> [EXERCISE DETAILS] Would you please copy the part of the material below that opens with the line containing "tan plate D5:G5" and closes with the line containing "cyan brick R16"? Copy it exactly, and only it.
::: INPUT DATA :::
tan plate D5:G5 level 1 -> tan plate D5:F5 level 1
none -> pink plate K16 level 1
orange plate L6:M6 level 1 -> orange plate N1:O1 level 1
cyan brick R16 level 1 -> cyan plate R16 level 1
:::
::: INPUT DATA :::
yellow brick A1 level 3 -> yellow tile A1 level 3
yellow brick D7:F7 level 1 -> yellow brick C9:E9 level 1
:::
::: INPUT DATA :::
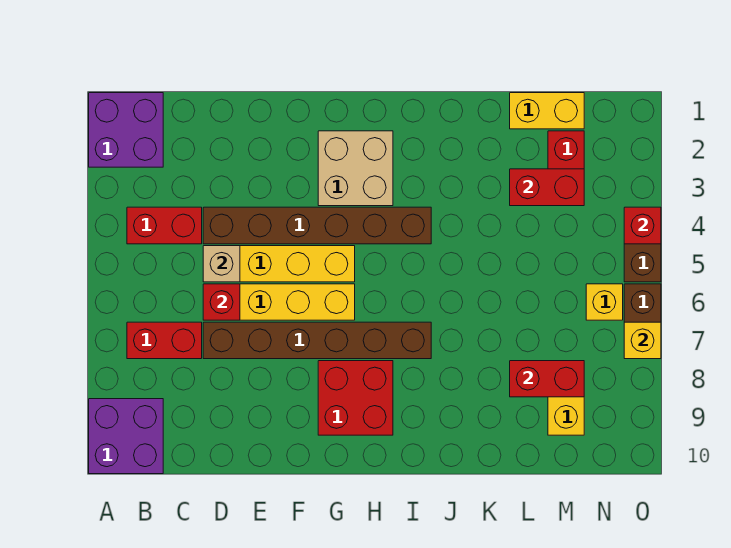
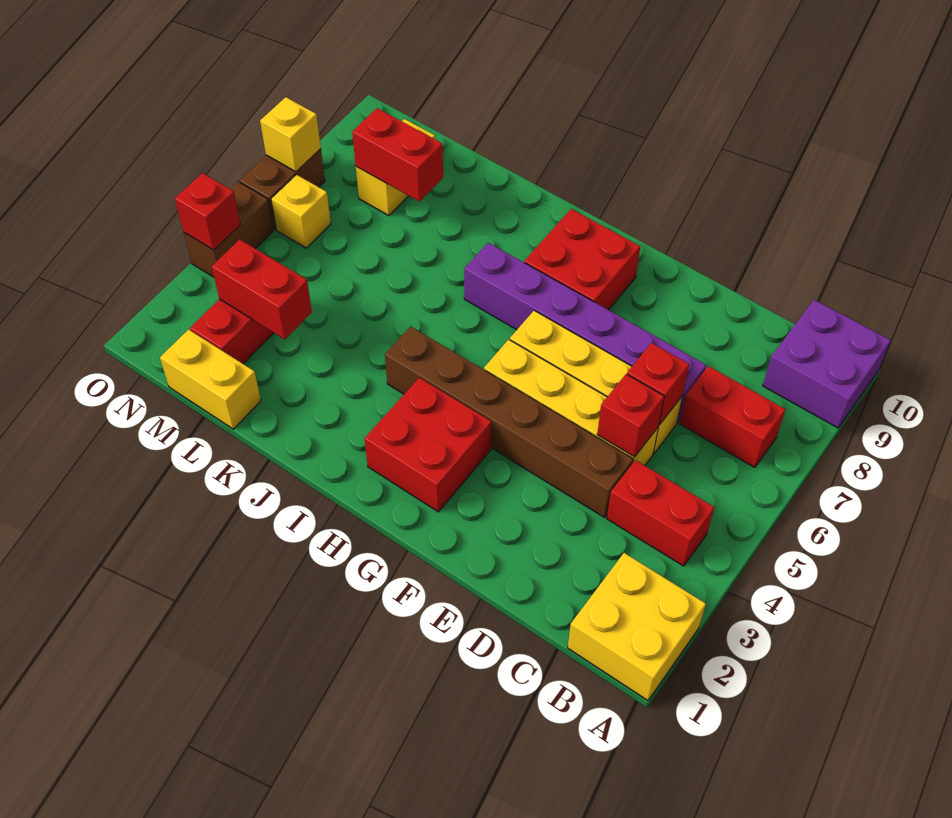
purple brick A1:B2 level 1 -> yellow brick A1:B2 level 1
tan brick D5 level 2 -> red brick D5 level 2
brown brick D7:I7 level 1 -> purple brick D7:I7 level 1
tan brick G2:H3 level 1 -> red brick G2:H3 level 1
:::
> [OUTPUT BELOW]
tan plate D5:G5 level 1 -> tan plate D5:F5 level 1
none -> pink plate K16 level 1
orange plate L6:M6 level 1 -> orange plate N1:O1 level 1
cyan brick R16 level 1 -> cyan plate R16 level 1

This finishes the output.